**TRY IT**
From the records below, set down exactly the lines starting with the line that contains "building: none -> [274,92,478,265]" and going on through the line that contains "building: none -> [57,109,119,170]". Nothing else is wanted.

Object correspondence data:

------------------------------------------------------------

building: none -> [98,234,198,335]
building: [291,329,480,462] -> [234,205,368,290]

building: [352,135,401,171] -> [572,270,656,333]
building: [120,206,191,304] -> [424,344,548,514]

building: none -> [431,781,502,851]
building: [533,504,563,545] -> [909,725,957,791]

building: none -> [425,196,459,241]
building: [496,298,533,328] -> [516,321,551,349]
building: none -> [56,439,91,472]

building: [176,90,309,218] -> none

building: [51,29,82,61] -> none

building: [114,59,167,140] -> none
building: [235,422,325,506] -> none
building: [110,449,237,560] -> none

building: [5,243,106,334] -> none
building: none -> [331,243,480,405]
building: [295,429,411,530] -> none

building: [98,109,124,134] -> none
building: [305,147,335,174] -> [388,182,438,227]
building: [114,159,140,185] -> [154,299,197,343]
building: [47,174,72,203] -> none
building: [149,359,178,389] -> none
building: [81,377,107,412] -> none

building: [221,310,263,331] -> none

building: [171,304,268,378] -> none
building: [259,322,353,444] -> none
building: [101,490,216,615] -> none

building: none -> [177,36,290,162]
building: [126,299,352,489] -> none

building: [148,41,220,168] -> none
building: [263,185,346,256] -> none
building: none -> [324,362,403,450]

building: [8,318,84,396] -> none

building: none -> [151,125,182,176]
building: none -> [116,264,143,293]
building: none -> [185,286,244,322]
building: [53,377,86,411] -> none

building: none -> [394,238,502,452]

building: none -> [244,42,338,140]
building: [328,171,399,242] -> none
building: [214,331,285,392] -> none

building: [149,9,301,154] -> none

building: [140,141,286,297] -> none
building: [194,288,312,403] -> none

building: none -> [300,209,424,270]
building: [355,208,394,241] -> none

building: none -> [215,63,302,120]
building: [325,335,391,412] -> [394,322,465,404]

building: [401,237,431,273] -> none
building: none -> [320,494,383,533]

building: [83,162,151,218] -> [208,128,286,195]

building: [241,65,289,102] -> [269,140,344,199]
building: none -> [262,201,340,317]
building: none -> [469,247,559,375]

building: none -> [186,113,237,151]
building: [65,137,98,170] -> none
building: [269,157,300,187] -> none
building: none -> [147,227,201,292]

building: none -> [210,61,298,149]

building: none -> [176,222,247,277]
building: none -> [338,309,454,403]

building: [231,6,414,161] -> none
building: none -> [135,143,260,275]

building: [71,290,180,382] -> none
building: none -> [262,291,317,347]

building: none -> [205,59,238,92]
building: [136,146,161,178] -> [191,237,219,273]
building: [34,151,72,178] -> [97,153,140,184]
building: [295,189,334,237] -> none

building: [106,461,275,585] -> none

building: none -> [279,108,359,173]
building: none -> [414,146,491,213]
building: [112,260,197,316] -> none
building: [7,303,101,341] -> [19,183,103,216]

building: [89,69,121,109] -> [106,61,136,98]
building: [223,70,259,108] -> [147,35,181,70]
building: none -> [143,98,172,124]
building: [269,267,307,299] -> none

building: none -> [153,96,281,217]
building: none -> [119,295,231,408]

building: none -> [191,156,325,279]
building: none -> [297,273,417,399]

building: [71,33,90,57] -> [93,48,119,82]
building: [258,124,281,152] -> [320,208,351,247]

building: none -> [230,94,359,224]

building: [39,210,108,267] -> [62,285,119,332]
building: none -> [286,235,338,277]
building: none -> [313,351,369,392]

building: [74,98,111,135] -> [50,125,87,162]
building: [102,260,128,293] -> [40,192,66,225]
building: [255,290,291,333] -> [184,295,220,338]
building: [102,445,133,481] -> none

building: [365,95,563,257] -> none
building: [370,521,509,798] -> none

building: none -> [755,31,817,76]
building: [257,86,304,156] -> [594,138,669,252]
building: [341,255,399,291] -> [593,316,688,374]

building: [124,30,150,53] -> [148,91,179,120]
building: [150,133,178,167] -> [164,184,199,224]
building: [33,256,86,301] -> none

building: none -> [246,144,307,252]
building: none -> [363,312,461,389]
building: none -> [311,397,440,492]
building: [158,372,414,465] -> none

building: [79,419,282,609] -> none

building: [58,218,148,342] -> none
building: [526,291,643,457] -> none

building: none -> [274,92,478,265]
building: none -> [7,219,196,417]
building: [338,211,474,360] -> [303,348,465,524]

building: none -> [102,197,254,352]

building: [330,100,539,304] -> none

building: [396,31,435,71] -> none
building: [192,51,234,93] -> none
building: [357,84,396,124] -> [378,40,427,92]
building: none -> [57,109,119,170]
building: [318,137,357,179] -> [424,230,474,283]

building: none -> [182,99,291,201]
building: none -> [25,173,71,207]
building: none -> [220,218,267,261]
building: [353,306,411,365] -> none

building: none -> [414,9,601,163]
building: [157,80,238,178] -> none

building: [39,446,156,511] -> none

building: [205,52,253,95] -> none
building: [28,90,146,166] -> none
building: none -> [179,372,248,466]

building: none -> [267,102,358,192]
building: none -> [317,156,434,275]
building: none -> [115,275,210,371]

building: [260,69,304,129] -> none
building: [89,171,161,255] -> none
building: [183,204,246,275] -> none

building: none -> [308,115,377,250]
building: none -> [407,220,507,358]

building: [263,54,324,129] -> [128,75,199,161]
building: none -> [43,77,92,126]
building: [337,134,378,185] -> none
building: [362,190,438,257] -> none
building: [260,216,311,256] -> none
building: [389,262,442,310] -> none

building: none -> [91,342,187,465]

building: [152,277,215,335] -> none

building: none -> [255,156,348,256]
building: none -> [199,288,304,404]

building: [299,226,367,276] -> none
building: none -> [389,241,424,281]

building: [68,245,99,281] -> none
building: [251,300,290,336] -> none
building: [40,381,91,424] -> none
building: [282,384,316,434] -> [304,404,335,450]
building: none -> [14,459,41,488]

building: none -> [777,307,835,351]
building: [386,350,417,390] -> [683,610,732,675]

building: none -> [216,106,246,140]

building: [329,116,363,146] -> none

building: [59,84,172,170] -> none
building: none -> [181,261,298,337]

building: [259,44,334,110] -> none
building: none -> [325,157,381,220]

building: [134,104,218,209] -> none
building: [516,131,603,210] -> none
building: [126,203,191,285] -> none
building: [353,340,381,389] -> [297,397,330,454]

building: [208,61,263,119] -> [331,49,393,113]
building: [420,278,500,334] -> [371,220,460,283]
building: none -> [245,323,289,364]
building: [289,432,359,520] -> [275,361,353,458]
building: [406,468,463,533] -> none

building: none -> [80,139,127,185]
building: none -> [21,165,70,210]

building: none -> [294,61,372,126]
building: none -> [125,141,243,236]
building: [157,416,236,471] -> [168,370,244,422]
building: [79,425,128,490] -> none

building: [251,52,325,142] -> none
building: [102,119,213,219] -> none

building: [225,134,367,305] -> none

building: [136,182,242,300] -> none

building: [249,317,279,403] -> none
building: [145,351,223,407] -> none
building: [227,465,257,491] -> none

------------------------------------------------------------

**RESULT OF THIS EXERCISE**
building: none -> [274,92,478,265]
building: none -> [7,219,196,417]
building: [338,211,474,360] -> [303,348,465,524]

building: none -> [102,197,254,352]

building: [330,100,539,304] -> none

building: [396,31,435,71] -> none
building: [192,51,234,93] -> none
building: [357,84,396,124] -> [378,40,427,92]
building: none -> [57,109,119,170]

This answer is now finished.